:: WHAT NEEDS TO BE DONE ::
Keep the wording of each record exactly the same when you repeat it, and leave out pictures.

:: RECORDS FOR THIS EXERCISE ::
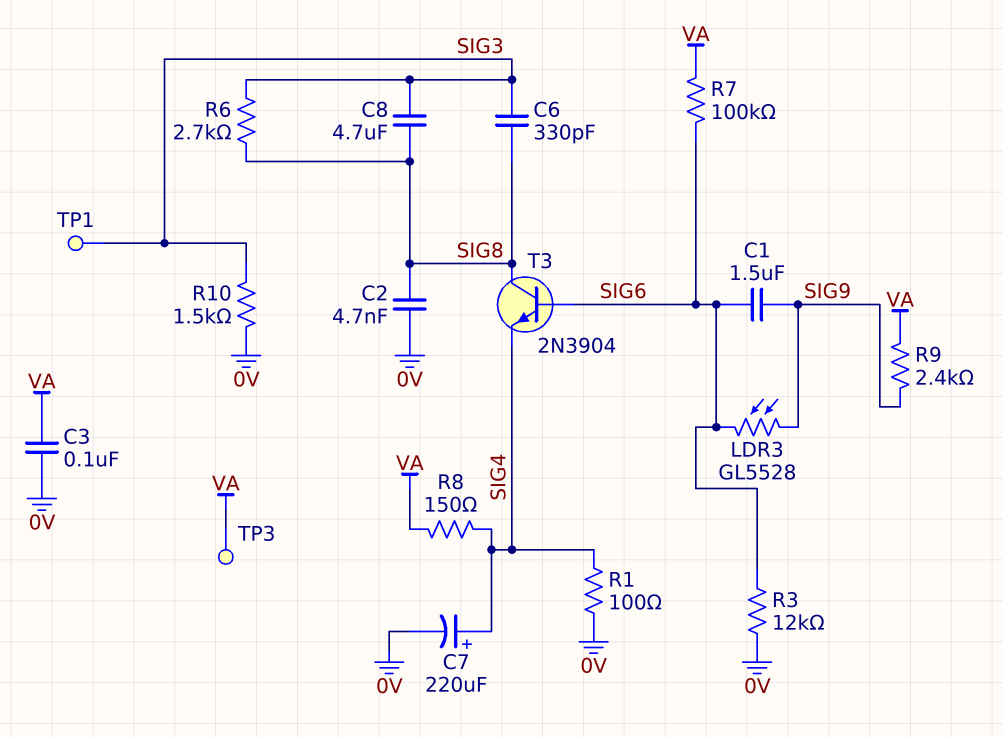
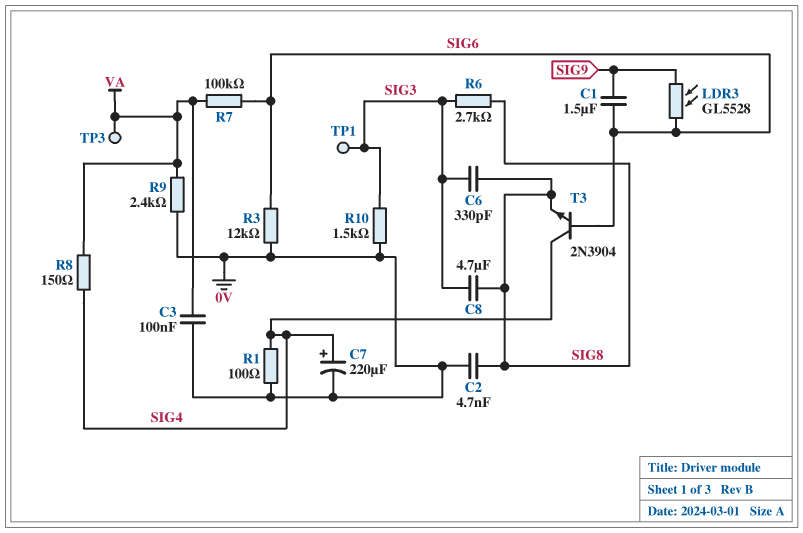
R9: 2.4k (SIG9, VA) -> 2.4k (0V, VA)
T3: NPN 2N3904 (B SIG6, C SIG8, E SIG4) -> NPN 2N3904 (B SIG6, C SIG4, E SIG8)

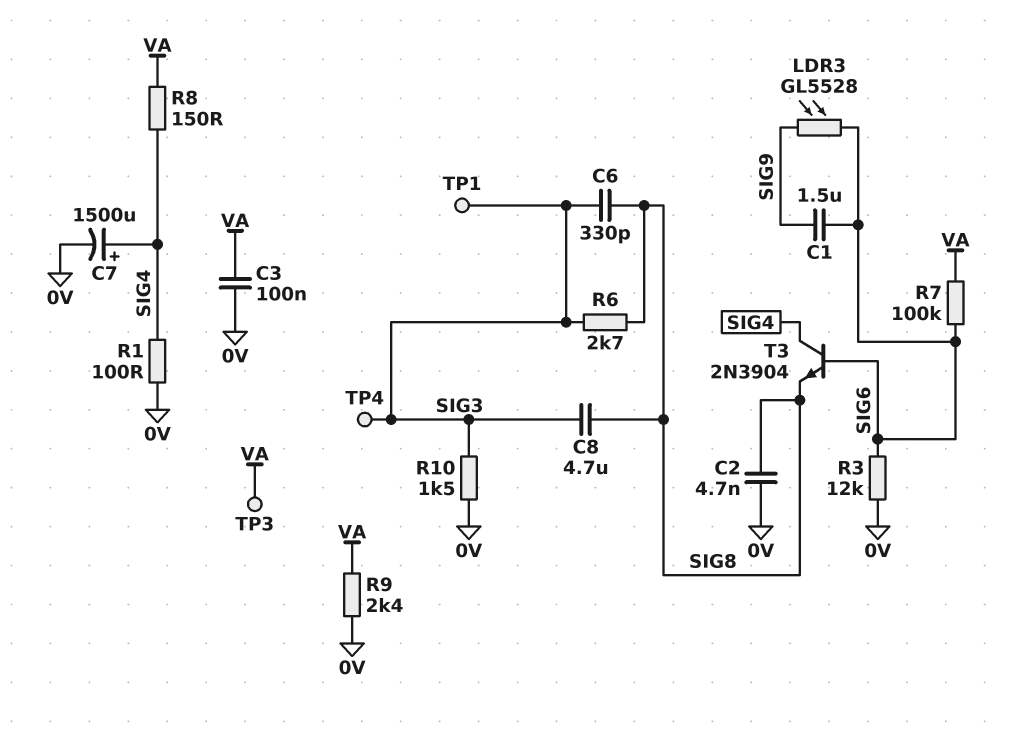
C7: 220uF (plus SIG4, minus 0V) -> 1500uF (plus SIG4, minus 0V)
TP4: none -> test point (SIG3)

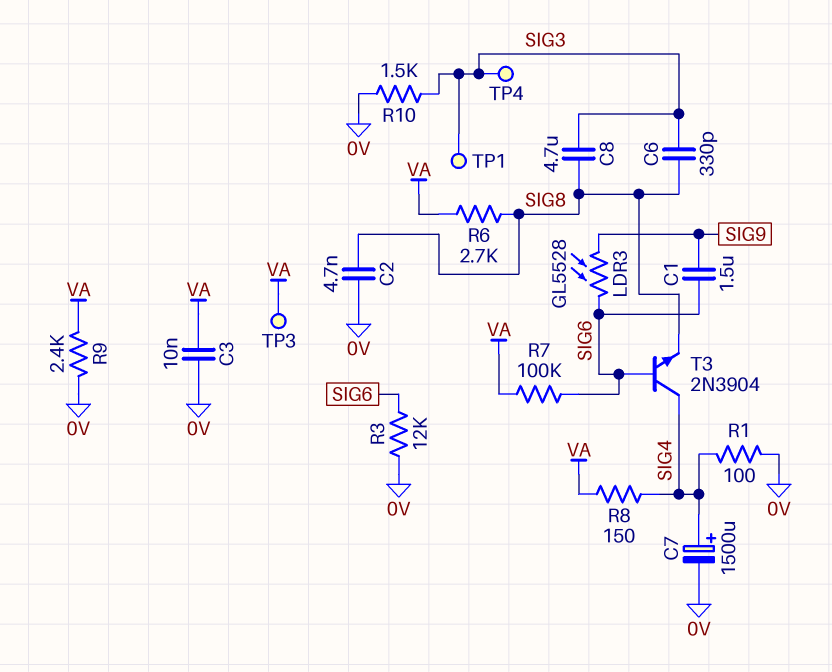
C3: 100nF (0V, VA) -> 10nF (0V, VA)
R6: 2.7k (SIG3, SIG8) -> 2.7k (SIG8, VA)

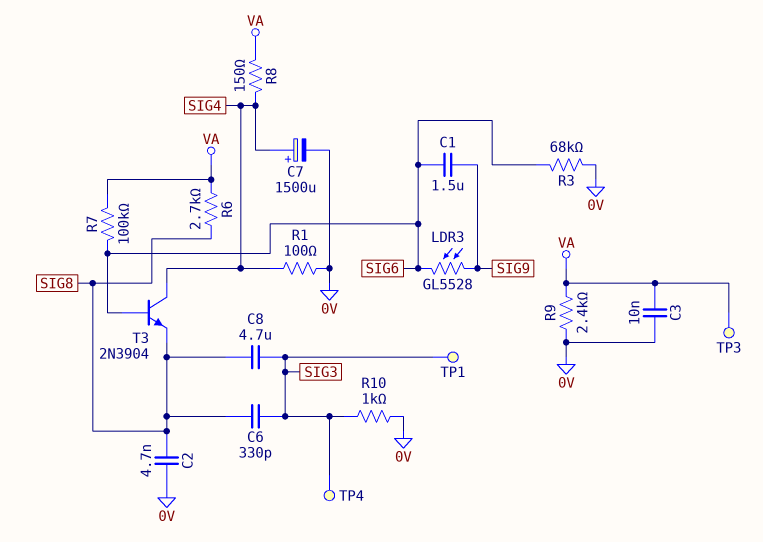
R3: 12k (0V, SIG6) -> 68k (0V, SIG6)
R10: 1.5k (0V, SIG3) -> 1k (0V, SIG3)

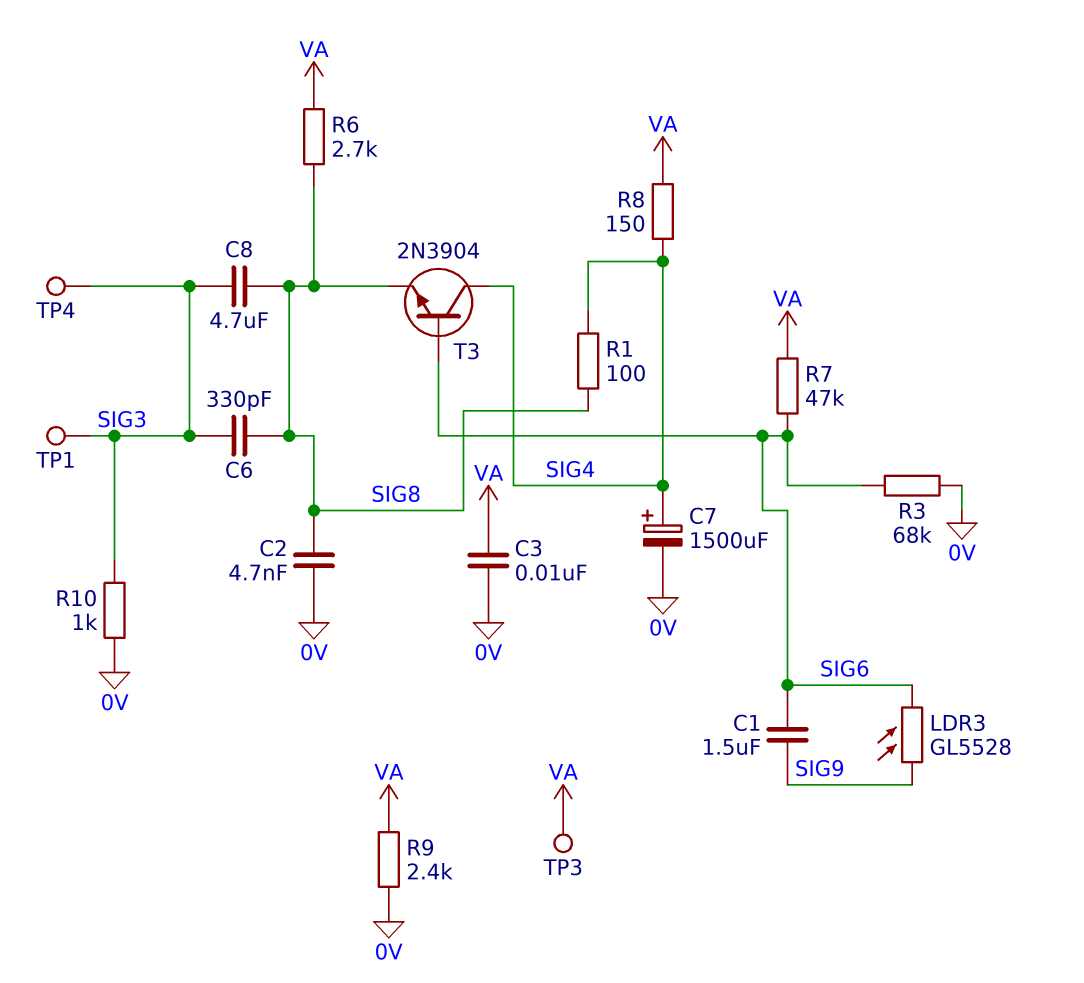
R1: 100 (0V, SIG4) -> 100 (SIG4, SIG8)
R7: 100k (SIG6, VA) -> 47k (SIG6, VA)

:: THE ANSWER ::
R9: 2.4k (SIG9, VA) -> 2.4k (0V, VA)
T3: NPN 2N3904 (B SIG6, C SIG8, E SIG4) -> NPN 2N3904 (B SIG6, C SIG4, E SIG8)

C7: 220uF (plus SIG4, minus 0V) -> 1500uF (plus SIG4, minus 0V)
TP4: none -> test point (SIG3)

C3: 100nF (0V, VA) -> 10nF (0V, VA)
R6: 2.7k (SIG3, SIG8) -> 2.7k (SIG8, VA)

R3: 12k (0V, SIG6) -> 68k (0V, SIG6)
R10: 1.5k (0V, SIG3) -> 1k (0V, SIG3)

R1: 100 (0V, SIG4) -> 100 (SIG4, SIG8)
R7: 100k (SIG6, VA) -> 47k (SIG6, VA)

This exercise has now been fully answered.